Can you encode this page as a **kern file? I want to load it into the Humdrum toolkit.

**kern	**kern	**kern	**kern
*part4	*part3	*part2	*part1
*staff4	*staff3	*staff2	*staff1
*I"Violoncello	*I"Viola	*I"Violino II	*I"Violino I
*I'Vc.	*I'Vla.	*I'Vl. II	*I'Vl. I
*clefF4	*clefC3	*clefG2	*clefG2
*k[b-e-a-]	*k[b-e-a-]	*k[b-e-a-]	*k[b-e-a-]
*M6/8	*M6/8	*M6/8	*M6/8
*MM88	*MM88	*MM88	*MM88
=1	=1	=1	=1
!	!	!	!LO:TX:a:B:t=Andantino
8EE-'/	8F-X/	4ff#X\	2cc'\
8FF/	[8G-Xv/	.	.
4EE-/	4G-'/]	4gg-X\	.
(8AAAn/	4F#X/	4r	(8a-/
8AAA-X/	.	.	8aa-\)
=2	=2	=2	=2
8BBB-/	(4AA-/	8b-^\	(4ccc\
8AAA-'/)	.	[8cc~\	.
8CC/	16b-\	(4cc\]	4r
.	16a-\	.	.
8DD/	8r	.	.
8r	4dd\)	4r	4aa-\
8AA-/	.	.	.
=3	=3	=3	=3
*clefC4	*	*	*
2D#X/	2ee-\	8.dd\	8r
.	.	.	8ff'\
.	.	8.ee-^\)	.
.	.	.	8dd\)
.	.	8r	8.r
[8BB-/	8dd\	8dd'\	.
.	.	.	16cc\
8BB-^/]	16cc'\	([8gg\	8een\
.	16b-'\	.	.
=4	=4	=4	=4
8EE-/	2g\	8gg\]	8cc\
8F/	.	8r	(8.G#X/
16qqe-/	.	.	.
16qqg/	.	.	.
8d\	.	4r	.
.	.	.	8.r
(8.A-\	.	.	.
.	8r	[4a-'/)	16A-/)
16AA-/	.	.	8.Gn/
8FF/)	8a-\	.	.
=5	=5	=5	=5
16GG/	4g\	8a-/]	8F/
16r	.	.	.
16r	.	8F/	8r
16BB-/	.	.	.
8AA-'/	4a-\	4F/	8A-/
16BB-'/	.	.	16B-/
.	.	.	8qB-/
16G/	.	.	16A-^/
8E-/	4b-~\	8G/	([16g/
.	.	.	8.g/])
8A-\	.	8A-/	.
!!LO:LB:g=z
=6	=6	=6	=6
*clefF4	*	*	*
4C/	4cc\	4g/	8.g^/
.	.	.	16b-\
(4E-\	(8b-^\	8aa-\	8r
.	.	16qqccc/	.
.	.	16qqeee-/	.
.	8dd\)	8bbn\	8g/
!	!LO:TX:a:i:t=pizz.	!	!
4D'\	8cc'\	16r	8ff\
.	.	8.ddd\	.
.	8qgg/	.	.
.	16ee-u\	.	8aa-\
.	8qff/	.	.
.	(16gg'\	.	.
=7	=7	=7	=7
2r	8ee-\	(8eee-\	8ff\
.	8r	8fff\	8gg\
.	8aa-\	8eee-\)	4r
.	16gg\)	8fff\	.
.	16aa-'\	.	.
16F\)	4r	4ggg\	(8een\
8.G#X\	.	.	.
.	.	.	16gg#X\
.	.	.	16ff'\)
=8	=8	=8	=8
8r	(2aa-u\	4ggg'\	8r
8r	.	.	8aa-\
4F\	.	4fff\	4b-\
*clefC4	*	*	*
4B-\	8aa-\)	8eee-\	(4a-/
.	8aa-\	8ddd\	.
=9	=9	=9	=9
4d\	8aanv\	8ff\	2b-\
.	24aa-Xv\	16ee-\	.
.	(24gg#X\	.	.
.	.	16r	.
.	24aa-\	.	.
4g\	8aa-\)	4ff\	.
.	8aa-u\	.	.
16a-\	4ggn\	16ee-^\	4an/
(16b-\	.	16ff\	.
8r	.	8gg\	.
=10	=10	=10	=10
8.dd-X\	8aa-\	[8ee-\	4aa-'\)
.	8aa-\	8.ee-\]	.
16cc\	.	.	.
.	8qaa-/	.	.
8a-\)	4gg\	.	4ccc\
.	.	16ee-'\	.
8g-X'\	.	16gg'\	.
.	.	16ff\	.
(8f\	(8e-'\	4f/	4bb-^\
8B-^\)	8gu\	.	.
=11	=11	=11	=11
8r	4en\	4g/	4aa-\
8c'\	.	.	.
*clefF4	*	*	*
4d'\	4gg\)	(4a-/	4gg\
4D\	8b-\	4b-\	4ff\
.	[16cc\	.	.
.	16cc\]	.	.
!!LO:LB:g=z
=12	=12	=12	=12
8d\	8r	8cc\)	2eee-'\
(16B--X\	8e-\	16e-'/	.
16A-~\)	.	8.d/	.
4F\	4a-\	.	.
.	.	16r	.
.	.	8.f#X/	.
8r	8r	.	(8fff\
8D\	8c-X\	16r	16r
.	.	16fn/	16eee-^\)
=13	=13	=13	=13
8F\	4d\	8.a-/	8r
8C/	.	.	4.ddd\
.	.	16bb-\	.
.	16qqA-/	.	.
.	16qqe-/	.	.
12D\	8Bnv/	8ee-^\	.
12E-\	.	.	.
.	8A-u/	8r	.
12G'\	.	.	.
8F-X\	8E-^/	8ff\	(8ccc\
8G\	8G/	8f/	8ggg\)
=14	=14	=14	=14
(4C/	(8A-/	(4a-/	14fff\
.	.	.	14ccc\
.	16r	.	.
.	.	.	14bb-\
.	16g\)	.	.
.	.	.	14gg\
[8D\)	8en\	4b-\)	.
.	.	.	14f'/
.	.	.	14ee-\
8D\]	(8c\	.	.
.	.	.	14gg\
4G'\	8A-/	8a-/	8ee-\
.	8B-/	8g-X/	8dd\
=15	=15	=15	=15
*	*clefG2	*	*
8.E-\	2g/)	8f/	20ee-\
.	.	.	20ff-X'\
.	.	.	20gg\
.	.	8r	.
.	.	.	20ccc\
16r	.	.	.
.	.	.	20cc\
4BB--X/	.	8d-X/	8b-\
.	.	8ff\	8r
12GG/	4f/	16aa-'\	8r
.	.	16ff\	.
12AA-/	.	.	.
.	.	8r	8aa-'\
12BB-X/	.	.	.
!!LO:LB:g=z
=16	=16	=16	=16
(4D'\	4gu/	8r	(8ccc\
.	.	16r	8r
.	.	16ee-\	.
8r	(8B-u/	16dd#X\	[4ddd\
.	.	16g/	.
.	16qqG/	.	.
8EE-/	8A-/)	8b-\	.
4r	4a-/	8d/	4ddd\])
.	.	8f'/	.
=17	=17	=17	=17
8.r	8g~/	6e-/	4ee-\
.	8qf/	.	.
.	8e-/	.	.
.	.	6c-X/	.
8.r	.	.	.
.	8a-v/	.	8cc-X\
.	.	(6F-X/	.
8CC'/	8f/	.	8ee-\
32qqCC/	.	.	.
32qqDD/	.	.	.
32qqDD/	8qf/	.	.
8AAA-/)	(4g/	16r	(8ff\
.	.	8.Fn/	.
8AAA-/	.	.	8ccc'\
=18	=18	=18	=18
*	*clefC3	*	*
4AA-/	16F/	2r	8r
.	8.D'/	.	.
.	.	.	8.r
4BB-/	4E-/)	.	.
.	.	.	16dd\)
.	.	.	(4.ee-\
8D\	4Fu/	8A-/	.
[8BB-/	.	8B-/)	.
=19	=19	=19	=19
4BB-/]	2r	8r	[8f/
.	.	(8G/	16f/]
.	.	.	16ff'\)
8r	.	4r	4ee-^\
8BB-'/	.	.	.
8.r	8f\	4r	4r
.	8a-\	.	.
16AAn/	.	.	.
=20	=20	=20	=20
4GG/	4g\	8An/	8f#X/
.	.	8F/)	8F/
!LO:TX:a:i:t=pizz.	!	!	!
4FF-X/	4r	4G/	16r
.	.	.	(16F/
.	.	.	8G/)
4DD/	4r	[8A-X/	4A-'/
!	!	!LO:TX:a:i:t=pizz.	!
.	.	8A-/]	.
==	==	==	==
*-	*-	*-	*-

■ ■ ■ ■

Exercise description
Pick out every line in the items above that contains the string "pizz" and copy each one.

Final result
!	!LO:TX:a:i:t=pizz.	!	!
!LO:TX:a:i:t=pizz.	!	!	!
!	!	!LO:TX:a:i:t=pizz.	!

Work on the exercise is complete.